[Begin DATASET CONTENT]
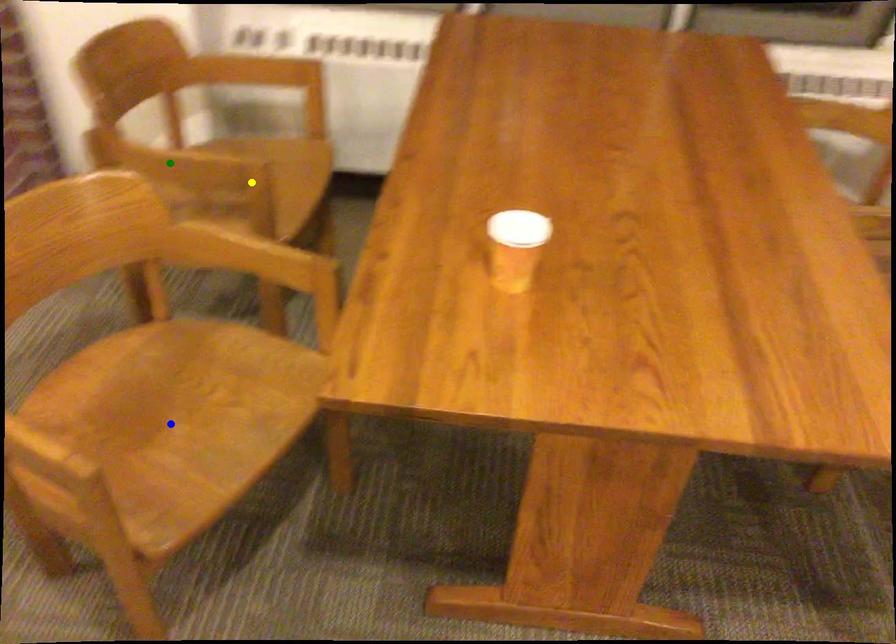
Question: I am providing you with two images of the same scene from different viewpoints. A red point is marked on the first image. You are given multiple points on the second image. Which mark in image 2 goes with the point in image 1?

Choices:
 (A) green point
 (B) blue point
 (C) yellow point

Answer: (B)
[End DATASET CONTENT]
** STATED TASK **
Switch "Choices" to "Options" throughout the listing and give the lines again with nothing else changed. Leave the pictures out.

** ANSWER IN FULL **
Question: I am providing you with two images of the same scene from different viewpoints. A red point is marked on the first image. You are given multiple points on the second image. Which mark in image 2 goes with the point in image 1?

Options:
 (A) green point
 (B) blue point
 (C) yellow point

Answer: (B)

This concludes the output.